**TASK ITEM**.
Write each line below back out exactly, omitting its pictures.

**GIVEN RECORDS**.
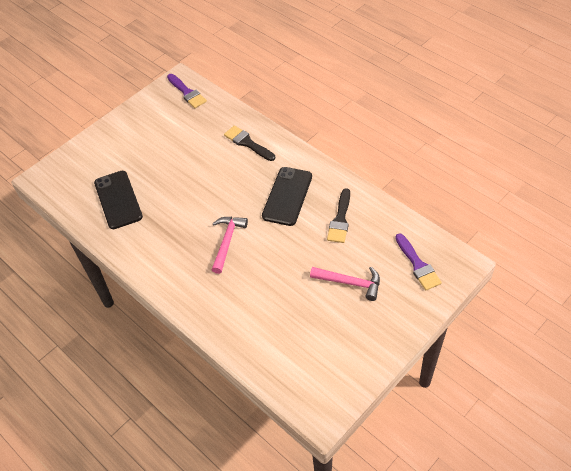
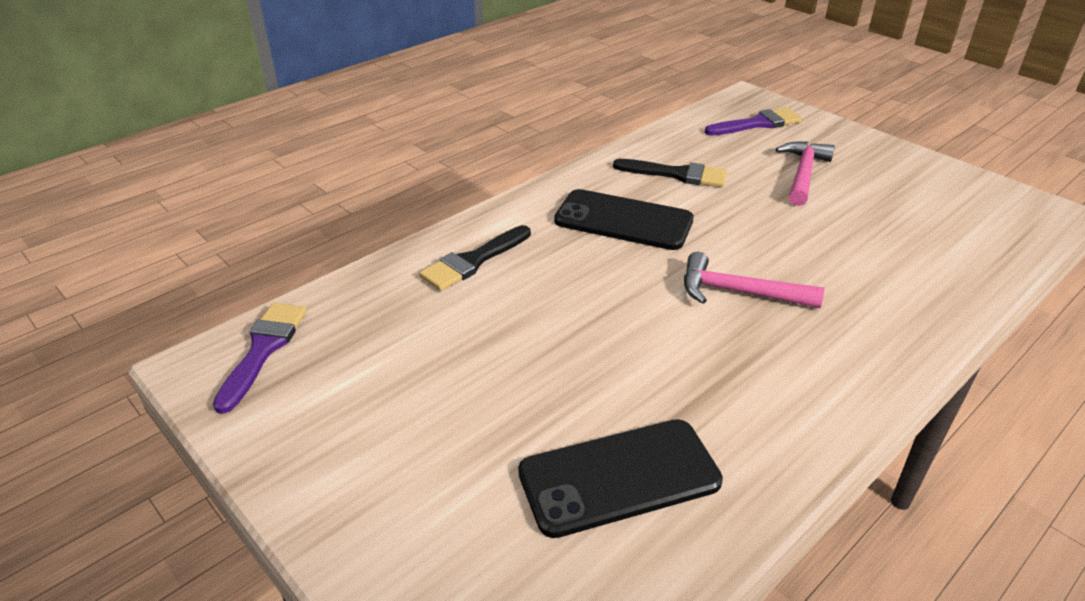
camera: 90 degrees left, 15 degrees down
(187, 92) = (263, 349): purple brush -> purple brush turned 45 degrees counterclockwise

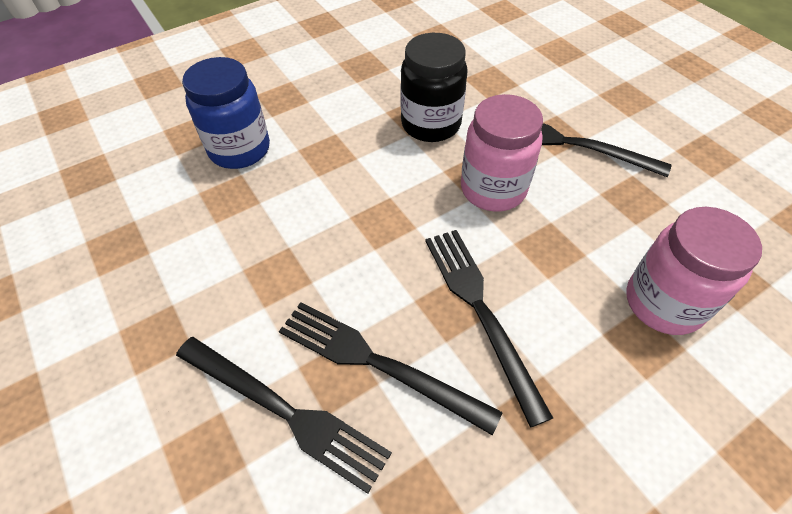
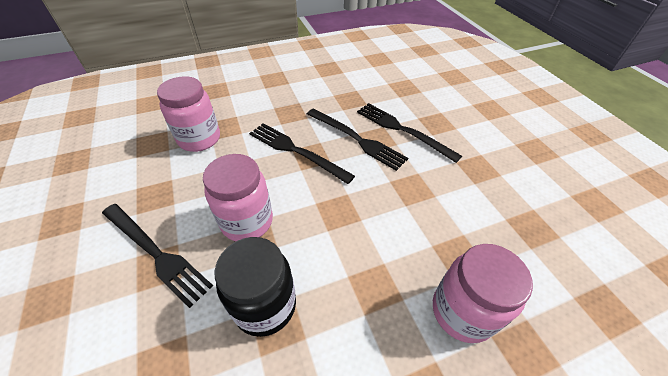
camera: 170 degrees left, 5 degrees down
(240, 149) = (462, 311): blue jar -> pink jar
(480, 311) = (296, 151): black fork -> black fork turned 135 degrees clockwise

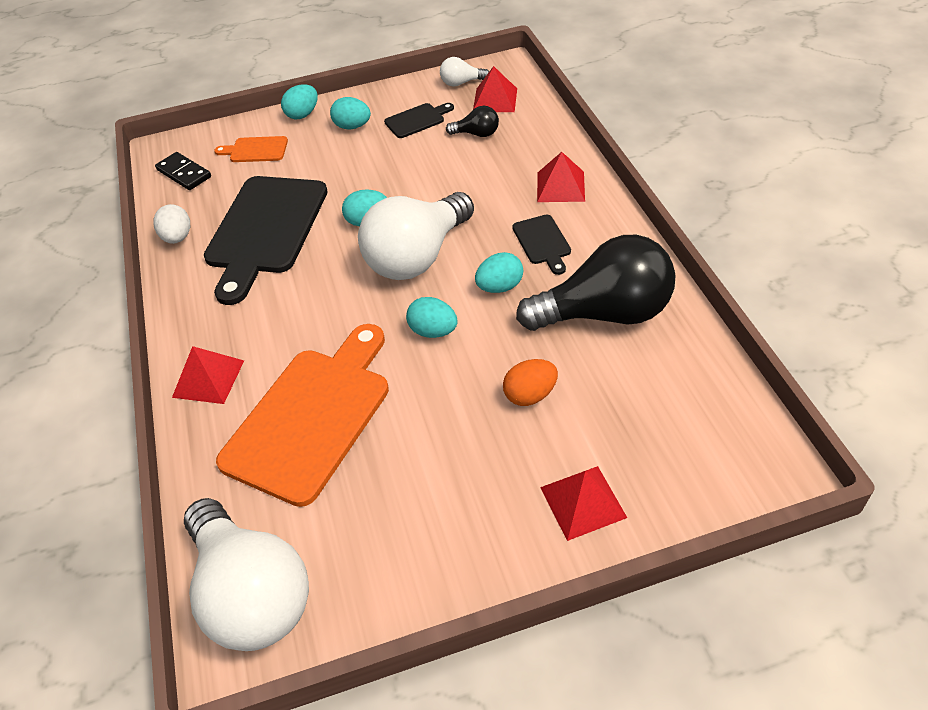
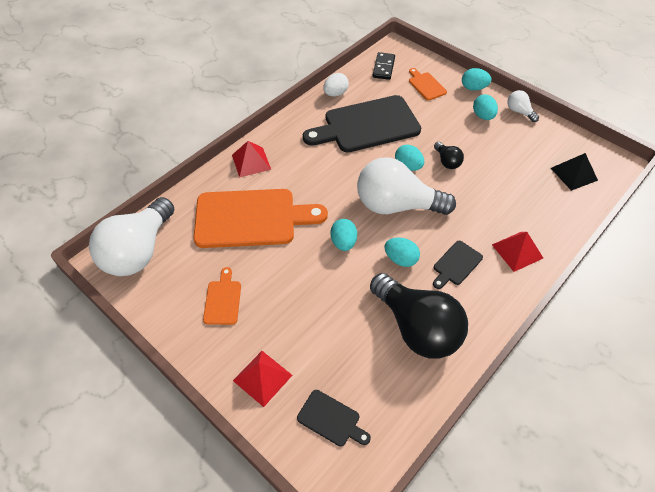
camera: 55 degrees right, 5 degrees up
(417, 120) = (516, 144): black cutting board -> black cutting board (331, 419)
(427, 505) = (223, 300): none -> orange cutting board
(461, 83) = (574, 147): white light bulb -> white light bulb (519, 112)
(477, 134) = (530, 181): black light bulb -> black light bulb (447, 161)
(495, 100) = (574, 174): red pyramid -> black pyramid
(530, 395) = (325, 315): orange egg -> none

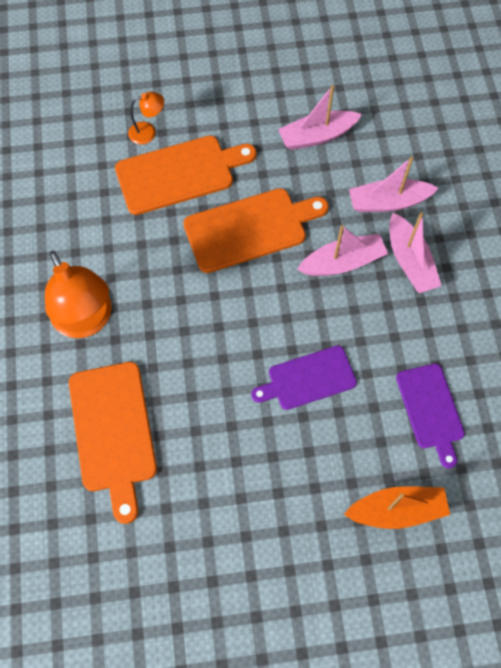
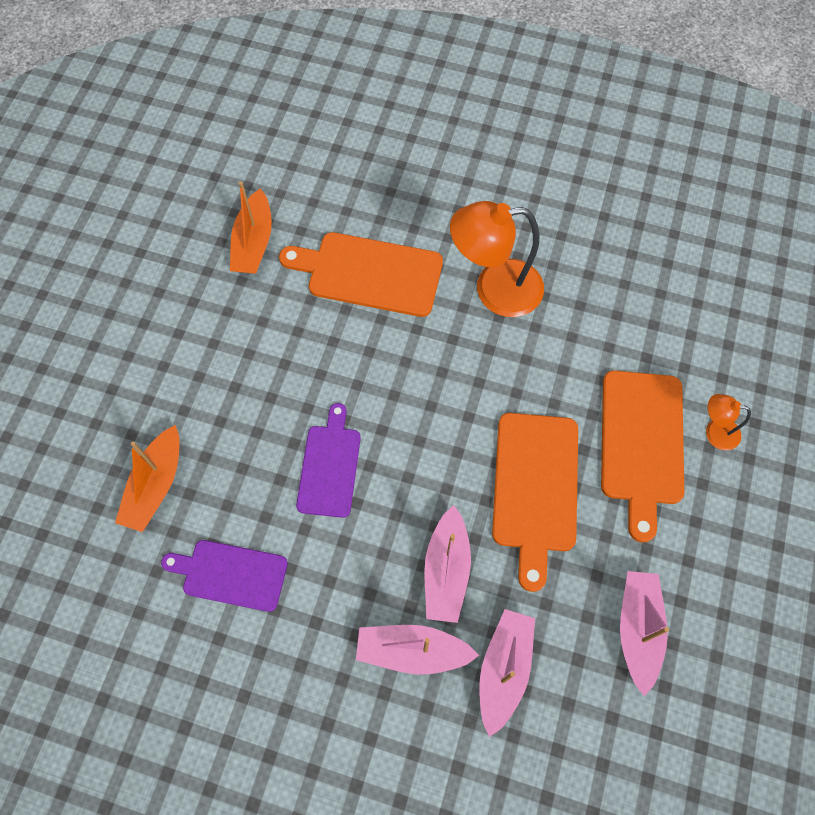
camera: 115 degrees right, 0 degrees up
(123, 557) = (253, 243): none -> orange boat
(148, 132) = (715, 432): orange lamp -> orange lamp turned 90 degrees clockwise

**RESULT**.
camera: 90 degrees left, 15 degrees down
(187, 92) = (263, 349): purple brush -> purple brush turned 45 degrees counterclockwise

camera: 170 degrees left, 5 degrees down
(240, 149) = (462, 311): blue jar -> pink jar
(480, 311) = (296, 151): black fork -> black fork turned 135 degrees clockwise

camera: 55 degrees right, 5 degrees up
(417, 120) = (516, 144): black cutting board -> black cutting board (331, 419)
(427, 505) = (223, 300): none -> orange cutting board
(461, 83) = (574, 147): white light bulb -> white light bulb (519, 112)
(477, 134) = (530, 181): black light bulb -> black light bulb (447, 161)
(495, 100) = (574, 174): red pyramid -> black pyramid
(530, 395) = (325, 315): orange egg -> none

camera: 115 degrees right, 0 degrees up
(123, 557) = (253, 243): none -> orange boat
(148, 132) = (715, 432): orange lamp -> orange lamp turned 90 degrees clockwise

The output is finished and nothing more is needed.